What is needed
Here is a block of records. Copy every line in it that includes "turquoise".

Top of Data for processing

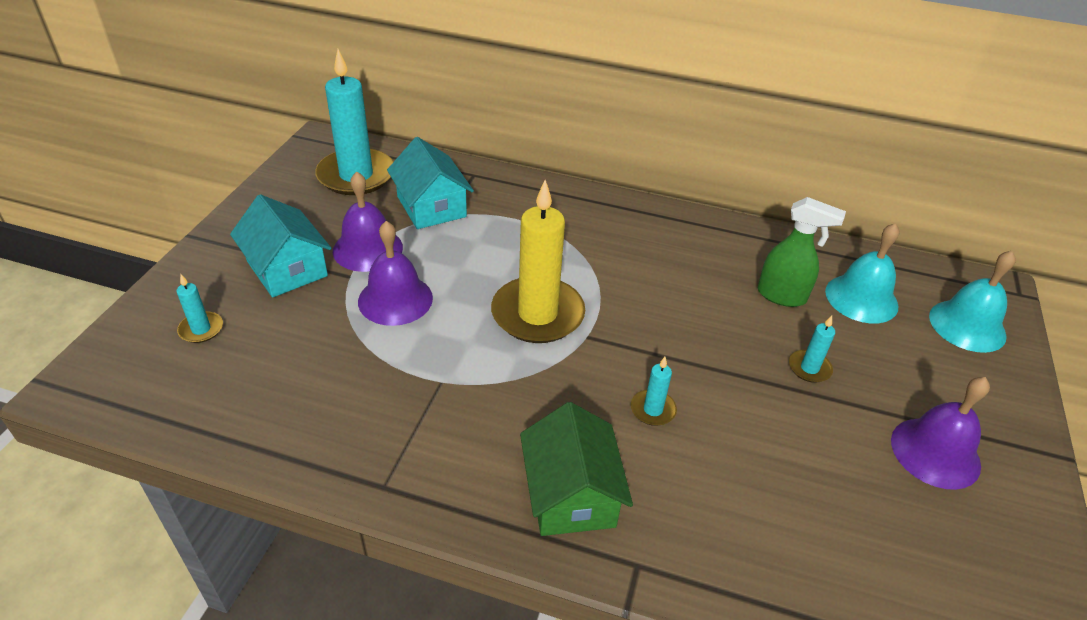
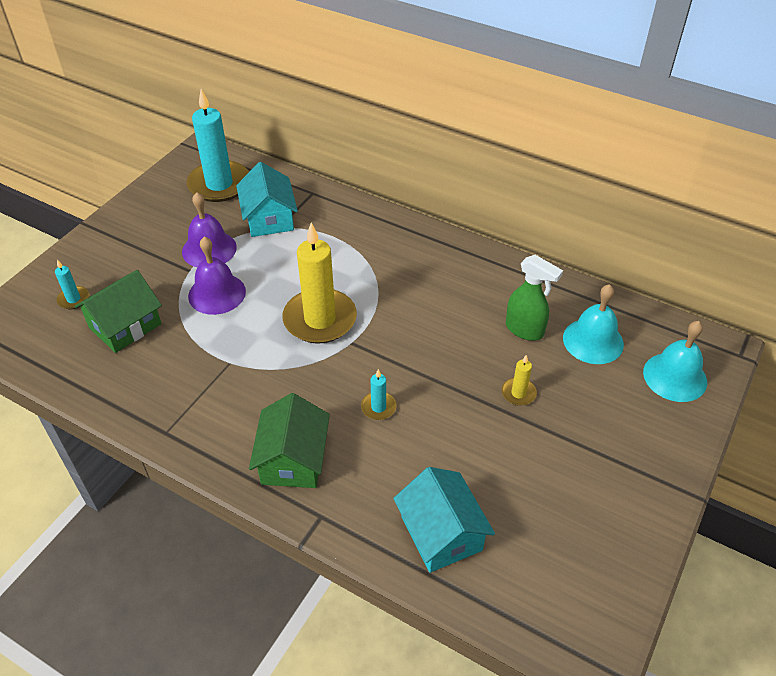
camera: 15 degrees right, 5 degrees up
(284, 354) = (125, 326): none -> green house
(287, 268) = (145, 258): turquoise house -> turquoise house (441, 533)
(809, 368) = (518, 393): turquoise candle -> yellow candle
(935, 452) = (588, 475): purple bell -> none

Bottom of Data for processing

Answer to this exercise
(287, 268) = (145, 258): turquoise house -> turquoise house (441, 533)
(809, 368) = (518, 393): turquoise candle -> yellow candle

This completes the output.